PROMPT: Please return each of the entries exactly, minus their pictures.

SOURCE MATERIAL:
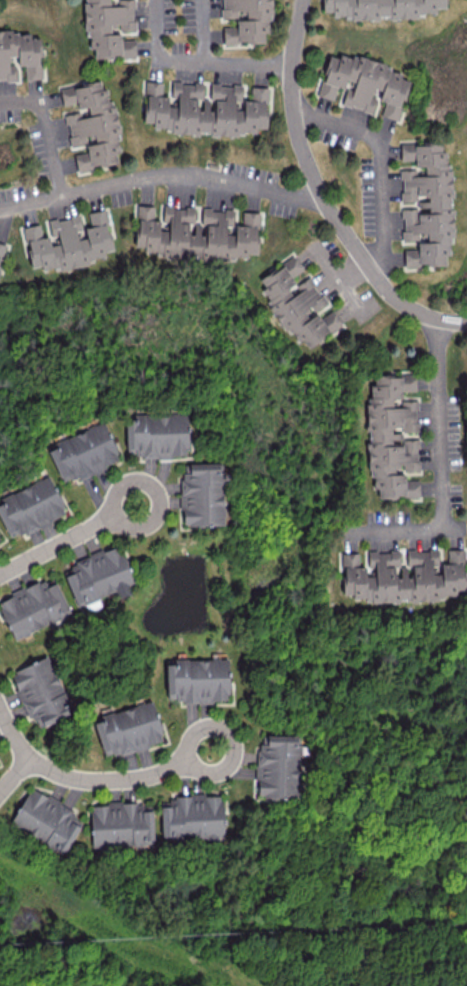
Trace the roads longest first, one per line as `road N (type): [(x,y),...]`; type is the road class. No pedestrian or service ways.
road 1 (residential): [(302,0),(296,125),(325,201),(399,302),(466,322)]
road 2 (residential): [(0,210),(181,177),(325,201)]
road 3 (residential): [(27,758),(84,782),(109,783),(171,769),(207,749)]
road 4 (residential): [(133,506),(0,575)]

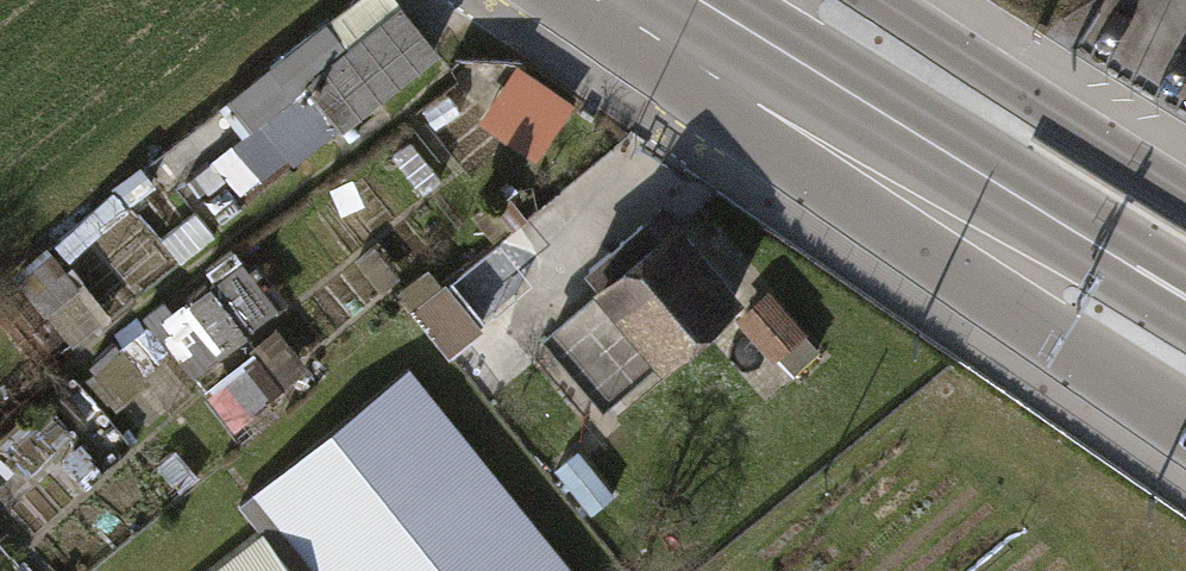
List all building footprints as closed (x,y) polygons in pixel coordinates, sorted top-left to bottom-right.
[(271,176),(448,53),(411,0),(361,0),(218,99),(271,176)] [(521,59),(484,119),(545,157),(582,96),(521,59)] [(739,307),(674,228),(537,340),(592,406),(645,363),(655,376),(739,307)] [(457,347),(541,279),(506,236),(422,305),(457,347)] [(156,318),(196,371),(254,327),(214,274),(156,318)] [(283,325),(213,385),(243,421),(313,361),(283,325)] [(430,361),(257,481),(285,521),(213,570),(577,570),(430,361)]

YOUR RESPONSE:
Trace the roads longest first, one per line as `road N (type): [(x,y),...]`; type is the road class. No pedestrian or service ways.
road 1 (residential): [(302,0),(296,125),(325,201),(399,302),(466,322)]
road 2 (residential): [(0,210),(181,177),(325,201)]
road 3 (residential): [(27,758),(84,782),(109,783),(171,769),(207,749)]
road 4 (residential): [(133,506),(0,575)]

List all building footprints as closed (x,y) polygons in pixel coordinates, sorted top-left to bottom-right.
[(271,176),(448,53),(411,0),(361,0),(218,99),(271,176)] [(521,59),(484,119),(545,157),(582,96),(521,59)] [(739,307),(674,228),(537,340),(592,406),(645,363),(655,376),(739,307)] [(457,347),(541,279),(506,236),(422,305),(457,347)] [(156,318),(196,371),(254,327),(214,274),(156,318)] [(283,325),(213,385),(243,421),(313,361),(283,325)] [(430,361),(257,481),(285,521),(213,570),(577,570),(430,361)]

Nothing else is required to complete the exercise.